Goal of the exercise =
Show every line of the data below that includes the word "DGND".

Data for the task =
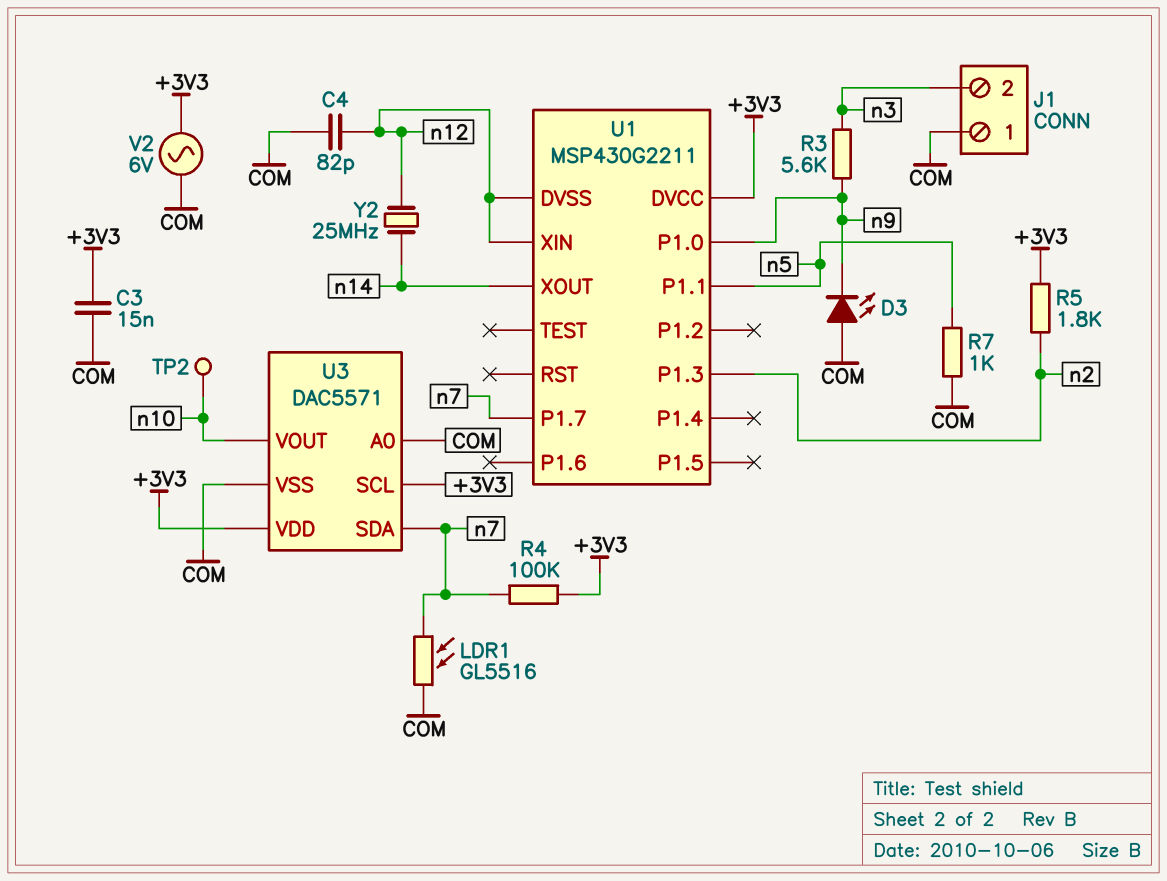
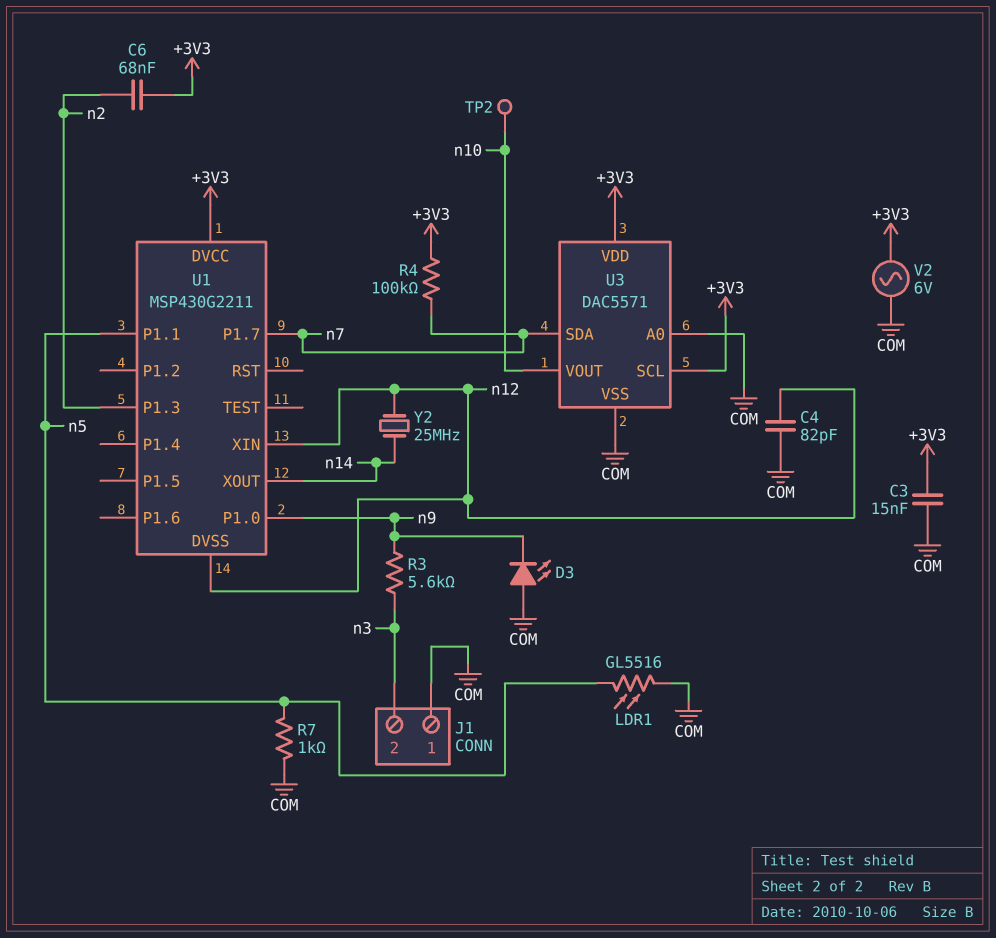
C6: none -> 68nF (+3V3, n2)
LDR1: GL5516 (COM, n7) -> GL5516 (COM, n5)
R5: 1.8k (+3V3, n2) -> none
...
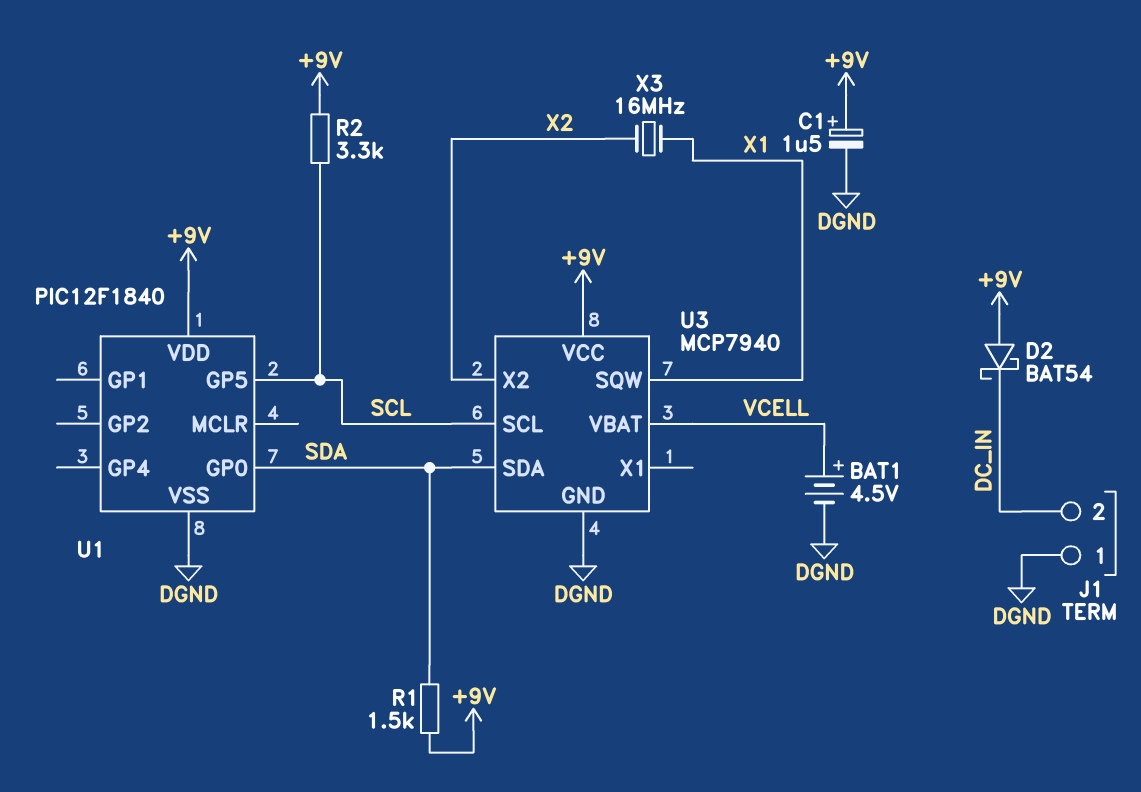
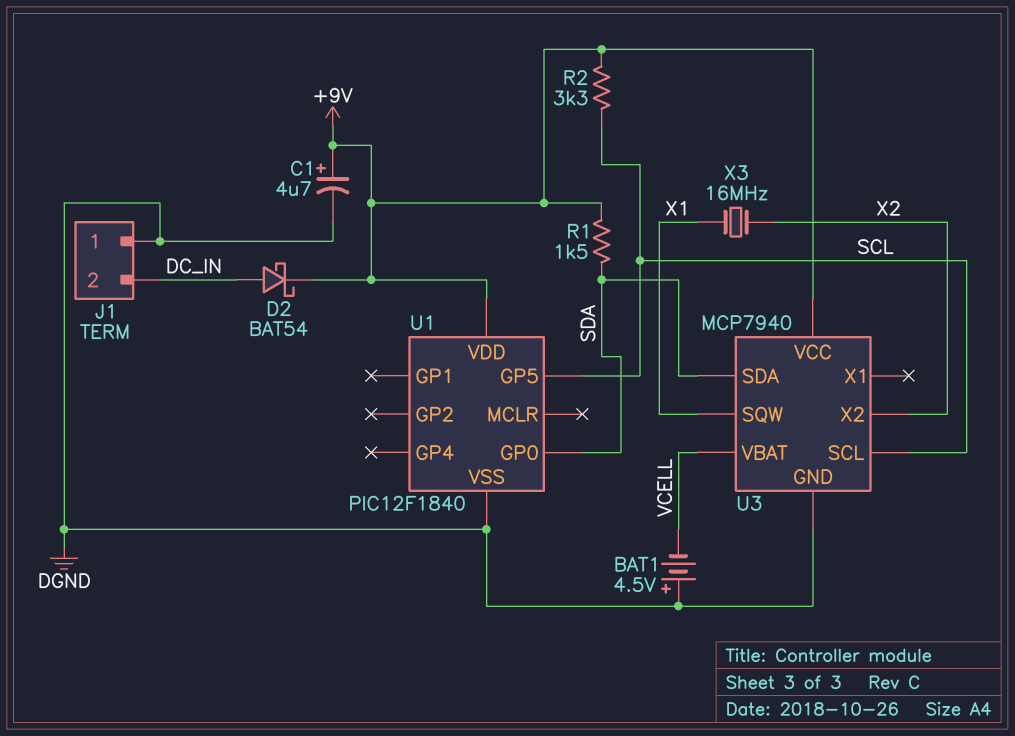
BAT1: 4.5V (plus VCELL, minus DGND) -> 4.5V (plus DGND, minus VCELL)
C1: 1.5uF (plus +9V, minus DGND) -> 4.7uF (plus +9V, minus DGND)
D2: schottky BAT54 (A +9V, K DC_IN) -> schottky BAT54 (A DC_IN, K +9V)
...
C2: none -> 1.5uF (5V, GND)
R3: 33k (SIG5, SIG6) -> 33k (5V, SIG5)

Exercise answer =
BAT1: 4.5V (plus VCELL, minus DGND) -> 4.5V (plus DGND, minus VCELL)
C1: 1.5uF (plus +9V, minus DGND) -> 4.7uF (plus +9V, minus DGND)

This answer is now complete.